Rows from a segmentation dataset
## BEGIN

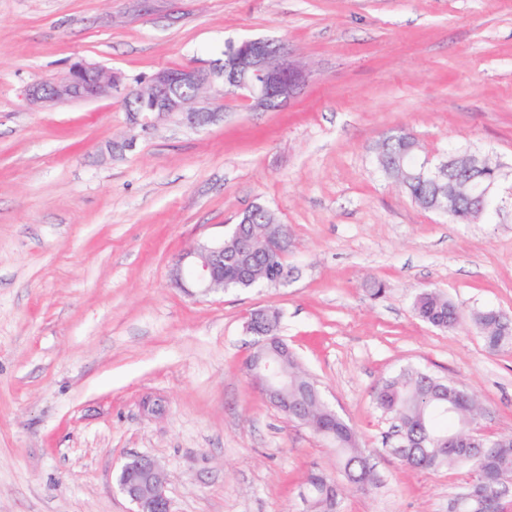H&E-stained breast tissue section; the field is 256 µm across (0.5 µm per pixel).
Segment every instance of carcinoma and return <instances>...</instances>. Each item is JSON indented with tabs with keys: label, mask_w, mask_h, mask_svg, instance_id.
<instances>
[{
	"label": "carcinoma",
	"mask_w": 512,
	"mask_h": 512,
	"mask_svg": "<svg viewBox=\"0 0 512 512\" xmlns=\"http://www.w3.org/2000/svg\"><path fill=\"white\" fill-rule=\"evenodd\" d=\"M402 187L419 206L428 209L436 191H444L445 184L431 187L419 181H407ZM269 268L260 266L258 275L245 280L237 277L230 254H225L224 275L231 288H252L267 278ZM449 300L433 289H423L415 297V314L428 324L446 328ZM277 369L288 375V403L303 401L306 387L319 389L317 382L300 366L296 356L282 353L277 356ZM459 384L408 367L398 375L384 380L374 393L376 407L398 423L400 440L422 447L411 456L403 457L404 464L416 471H430L439 467H467L477 473L484 469L512 471V435L498 438L507 451L483 458L458 459L447 453L440 439L453 432L460 434L476 421L482 413L477 399L470 398V407L463 413L450 414L440 408L438 396ZM299 423L306 425L316 435L329 440L348 484L374 483L367 465V452L348 423L319 398L303 407ZM339 482L321 471H311L304 482L306 506L309 512H340L342 491Z\"/></svg>",
	"instance_id": "carcinoma-1"
}]
</instances>
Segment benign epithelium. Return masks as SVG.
<instances>
[{"mask_svg": "<svg viewBox=\"0 0 512 512\" xmlns=\"http://www.w3.org/2000/svg\"><path fill=\"white\" fill-rule=\"evenodd\" d=\"M226 57L207 67L183 66L159 69L144 76L136 84L123 72L88 62H75L61 79H37L24 90L33 106L50 107L62 102L100 100L124 87L125 99L140 103L125 106L128 124L142 133L174 116L194 128H206L223 120L218 97L236 94L250 103L255 112L269 111L278 103L283 108L295 99L305 86L307 75L294 60L290 49L267 38H251L225 43ZM406 153L394 159L402 176L413 175L422 180L439 182L448 176L447 191L435 210L451 217L469 220L488 207L490 193L500 177V169L489 166L485 157L464 153L450 154L444 159L428 155L414 156L415 166H405ZM230 243L239 262L242 276L249 277L259 260L269 254L285 258L291 244L286 226L279 224L269 231L257 225L237 223L222 239L183 252L175 261L170 280L174 287L191 295H208L226 288L224 285V248ZM270 308L251 312L249 330L257 341V360L248 371L254 389L269 403L277 402L281 390L276 379L273 359L268 347L277 341L276 326L270 322ZM448 447L475 457L484 453L486 438L476 426L469 433L448 436ZM118 488L133 504L132 512H171L167 496L168 476L165 468L145 455L129 458L120 468ZM512 483L504 474L496 482L475 475L470 489L460 499L481 501L484 512H501L500 498Z\"/></svg>", "mask_w": 512, "mask_h": 512, "instance_id": "7a95c632", "label": "benign epithelium"}]
</instances>
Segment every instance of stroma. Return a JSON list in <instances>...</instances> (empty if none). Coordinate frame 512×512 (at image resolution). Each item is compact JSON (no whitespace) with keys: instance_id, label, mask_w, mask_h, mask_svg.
<instances>
[{"instance_id":"1","label":"stroma","mask_w":512,"mask_h":512,"mask_svg":"<svg viewBox=\"0 0 512 512\" xmlns=\"http://www.w3.org/2000/svg\"><path fill=\"white\" fill-rule=\"evenodd\" d=\"M253 37L308 73L285 108L230 96L217 125L136 134L120 93L24 97L78 59L132 77ZM400 129L434 157L499 165L488 213L451 221L385 176L374 148ZM257 204L292 236L286 283L172 286L182 251ZM423 288L463 320L421 321ZM265 306L370 455L378 483L346 487L342 512H448L472 472L405 467L373 393L415 367L478 399L482 435L512 433V344L490 351L472 320L512 316V0H0V512H131L117 477L134 455L165 466L171 512H301L308 472L342 473L250 384L247 322Z\"/></svg>"}]
</instances>
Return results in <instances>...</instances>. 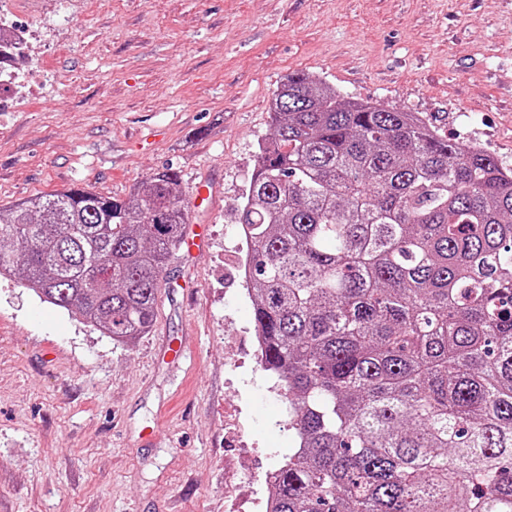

## END

§ **WRITTEN TASK**: Return all of the entries word for word, but omit the pictures.

§ **SOLUTION FOR THIS TASK**:
H&E-stained breast tissue section; the field is 256 µm across (0.5 µm per pixel).
Segment every instance of carcinoma and return <instances>...</instances>. Each item is JSON indented with tabs with keys: label, mask_w, mask_h, mask_svg, instance_id.
<instances>
[{
	"label": "carcinoma",
	"mask_w": 512,
	"mask_h": 512,
	"mask_svg": "<svg viewBox=\"0 0 512 512\" xmlns=\"http://www.w3.org/2000/svg\"><path fill=\"white\" fill-rule=\"evenodd\" d=\"M402 187L419 206L428 209L436 191H444L445 184L431 187L419 181H407ZM269 268L260 266L258 275L245 280L237 277L230 254H225L224 275L231 288H252L267 278ZM449 300L433 289H423L415 297V314L428 324L446 328ZM277 369L288 375V403L303 401L306 387L319 389L317 382L300 366L296 356L282 353L277 356ZM459 384L408 367L398 375L384 380L374 393L376 407L398 423L400 440L422 447L411 456L403 457L404 464L416 471H430L439 467H467L477 473L484 469L512 471V435L498 438L507 451L483 458L458 459L447 453L440 439L453 432L460 434L476 421L482 413L477 399L470 398V407L463 413L450 414L440 408L438 396ZM299 423L306 425L316 435L329 440L348 484L374 483L367 465V452L348 423L319 398L303 407ZM339 482L321 471H311L304 482L306 506L309 512H340L342 491Z\"/></svg>",
	"instance_id": "carcinoma-1"
}]
</instances>
Segment benign epithelium. Return masks as SVG.
<instances>
[{"mask_svg": "<svg viewBox=\"0 0 512 512\" xmlns=\"http://www.w3.org/2000/svg\"><path fill=\"white\" fill-rule=\"evenodd\" d=\"M226 57L207 67L183 66L159 69L144 76L136 84L123 72L88 62H75L61 79H37L24 90L33 106L50 107L62 102L100 100L124 87L125 99L140 103L125 106L128 124L142 133L174 116L194 128H206L223 120L218 97L236 94L250 103L255 112L269 111L278 103L283 108L295 99L305 86L307 75L294 60L290 49L267 38H251L225 43ZM406 153L394 159L402 176L413 175L422 180L439 182L448 176L447 191L435 210L451 217L469 220L488 207L490 193L500 177V169L489 166L485 157L464 153L450 154L444 159L428 155L414 156L415 166H405ZM230 243L239 262L242 276L249 277L259 260L269 254L285 258L291 244L286 226L279 224L269 231L257 225L237 223L222 239L183 252L175 261L170 280L174 287L191 295H208L226 288L224 285V248ZM270 308L251 312L249 330L257 341V360L248 371L254 389L269 403L277 402L281 390L276 379L273 359L268 347L277 341L276 326L270 322ZM448 447L475 457L484 453L486 438L476 426L469 433L448 436ZM118 488L133 504L132 512H171L167 496L168 476L165 468L145 455L129 458L120 468ZM512 483L504 474L496 482L475 475L470 489L460 499L481 501L484 512H501L500 498Z\"/></svg>", "mask_w": 512, "mask_h": 512, "instance_id": "7a95c632", "label": "benign epithelium"}]
</instances>
Segment every instance of stroma. Return a JSON list in <instances>...</instances> (empty if none). Coordinate frame 512×512 (at image resolution). Each item is compact JSON (no whitespace) with keys: instance_id, label, mask_w, mask_h, mask_svg.
<instances>
[{"instance_id":"1","label":"stroma","mask_w":512,"mask_h":512,"mask_svg":"<svg viewBox=\"0 0 512 512\" xmlns=\"http://www.w3.org/2000/svg\"><path fill=\"white\" fill-rule=\"evenodd\" d=\"M253 37L308 73L285 108L230 96L217 125L136 134L120 93L24 97L78 59L132 77ZM400 129L434 157L499 165L488 213L451 221L385 176L374 148ZM257 204L292 236L286 283L172 286L182 251ZM423 288L463 320L421 321ZM265 306L370 455L378 483L346 487L342 512H448L472 472L405 467L373 393L415 367L478 399L482 435L512 433V344L490 351L472 320L512 316V0H0V512H131L117 477L134 455L165 466L171 512H301L308 472L342 473L250 384L247 322Z\"/></svg>"}]
</instances>
Return results in <instances>...</instances>. 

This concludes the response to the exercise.